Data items
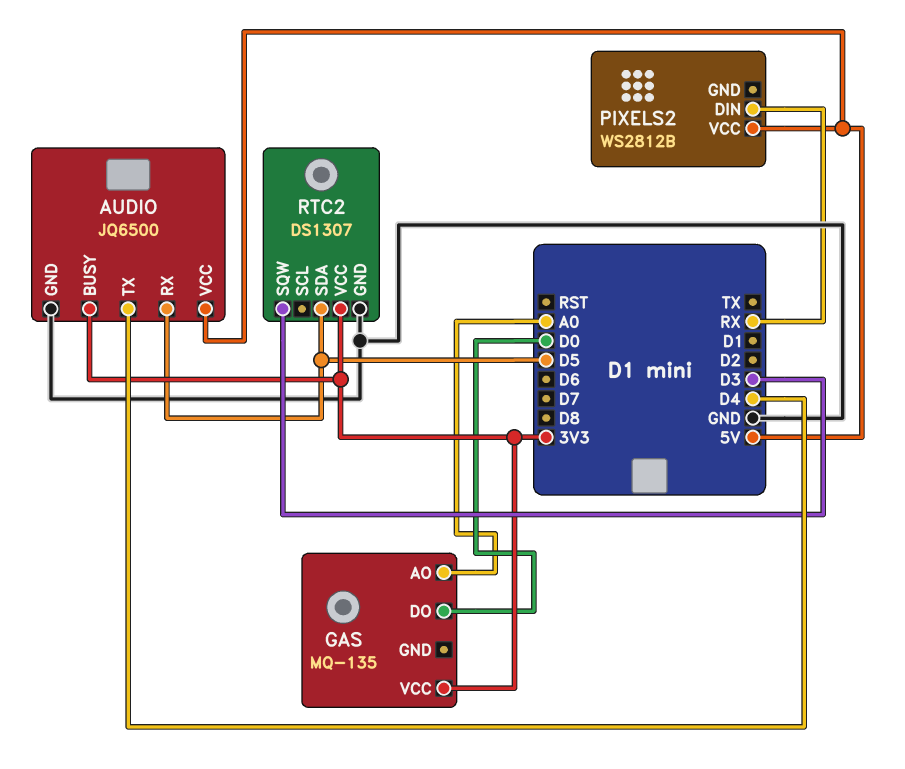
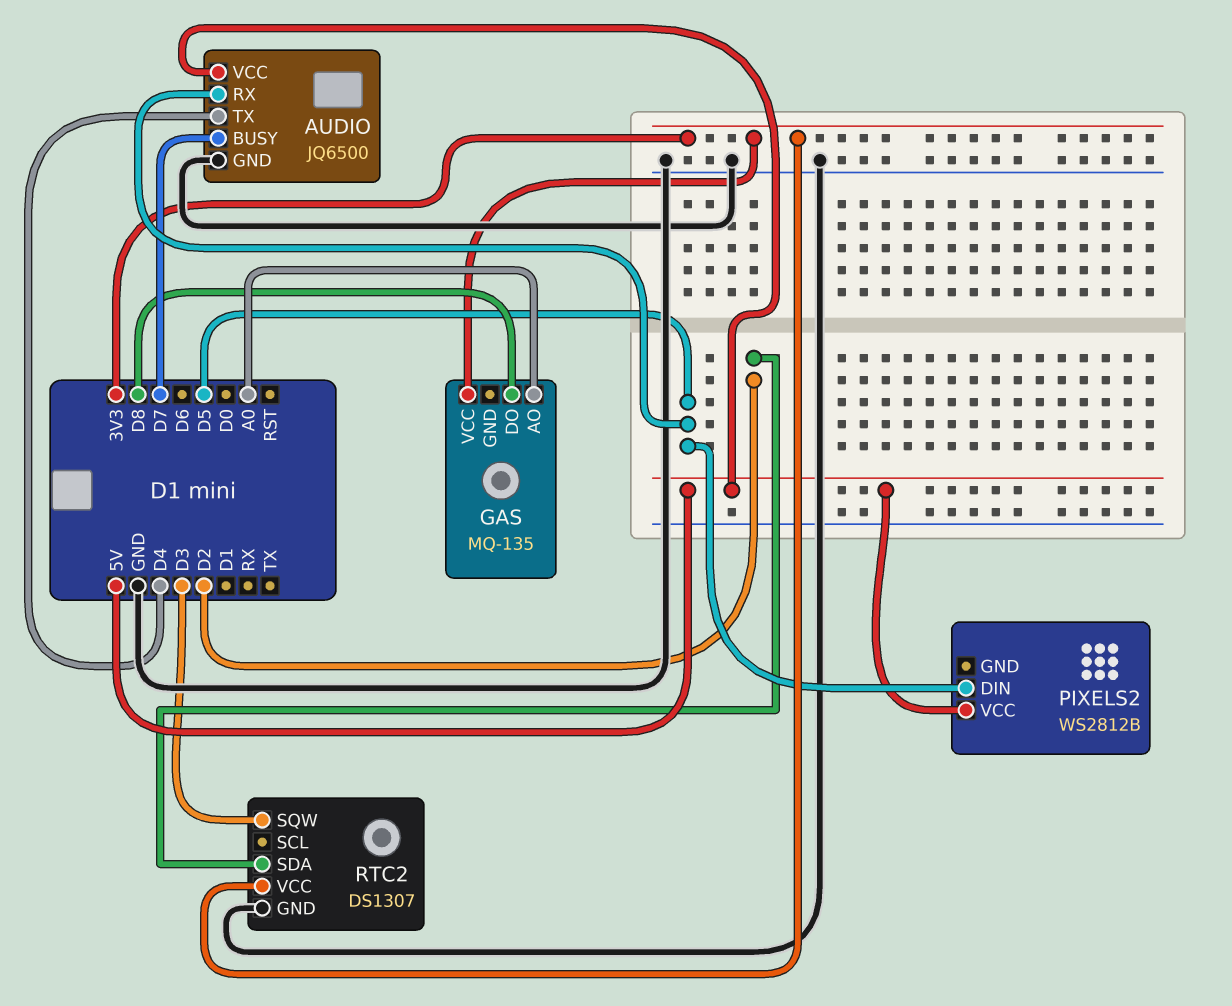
AUDIO pin BUSY: 3V3 -> D7
GAS pin DO: D0 -> D8
PIXELS2 pin DIN: RX -> D5
RTC2 pin SDA: D5 -> D2

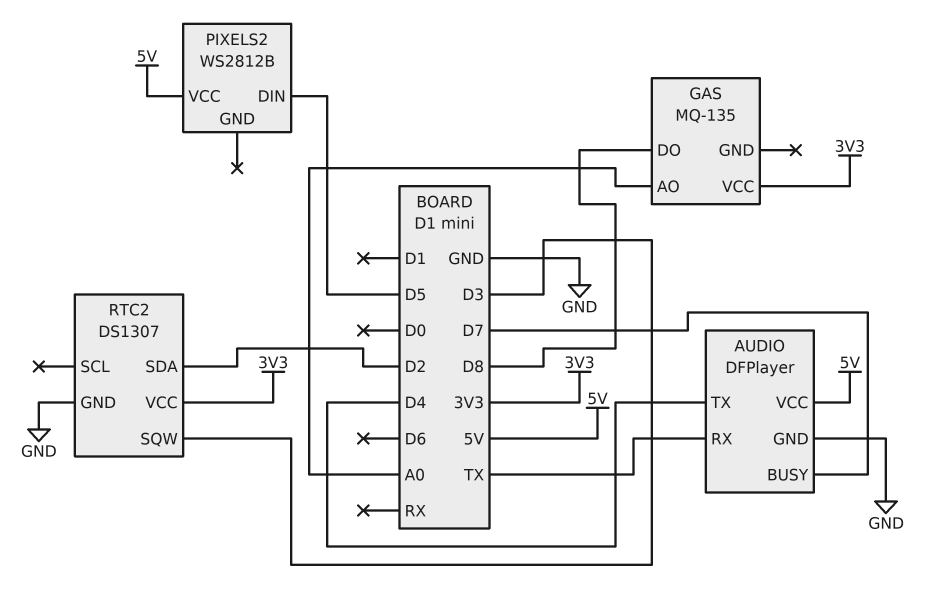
AUDIO: JQ6500 -> DFPlayer
AUDIO pin RX: D5 -> TX

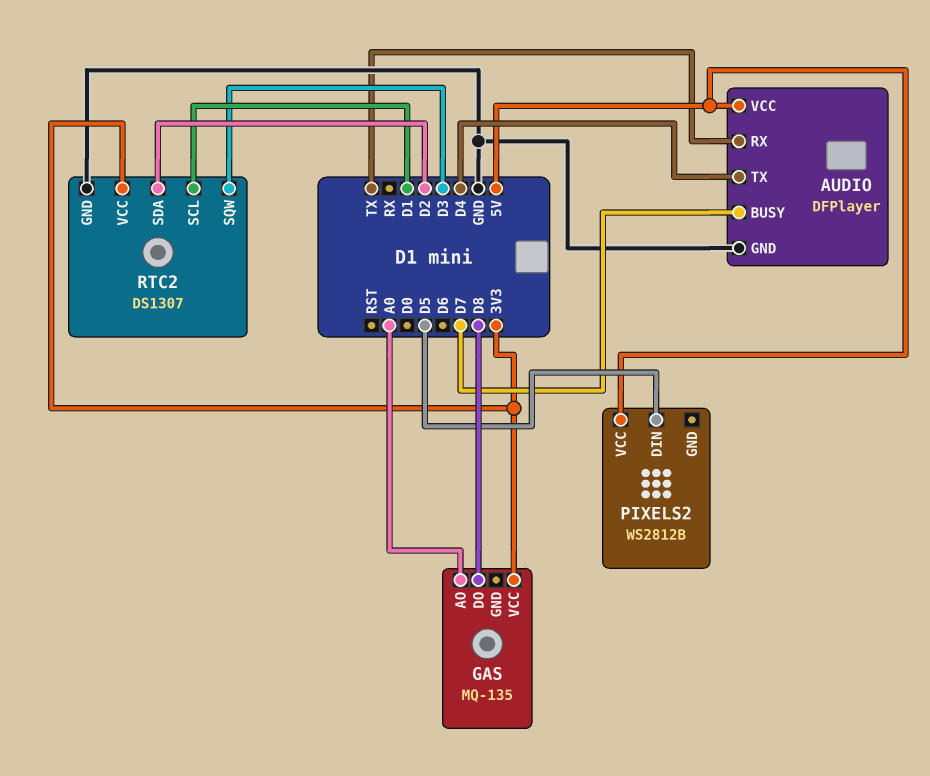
RTC2 pin SCL: none -> D1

- _Required work_
What is the number of lines above that contain the string "AUDIO"? Answer with the number alone.

- _The completed task_
3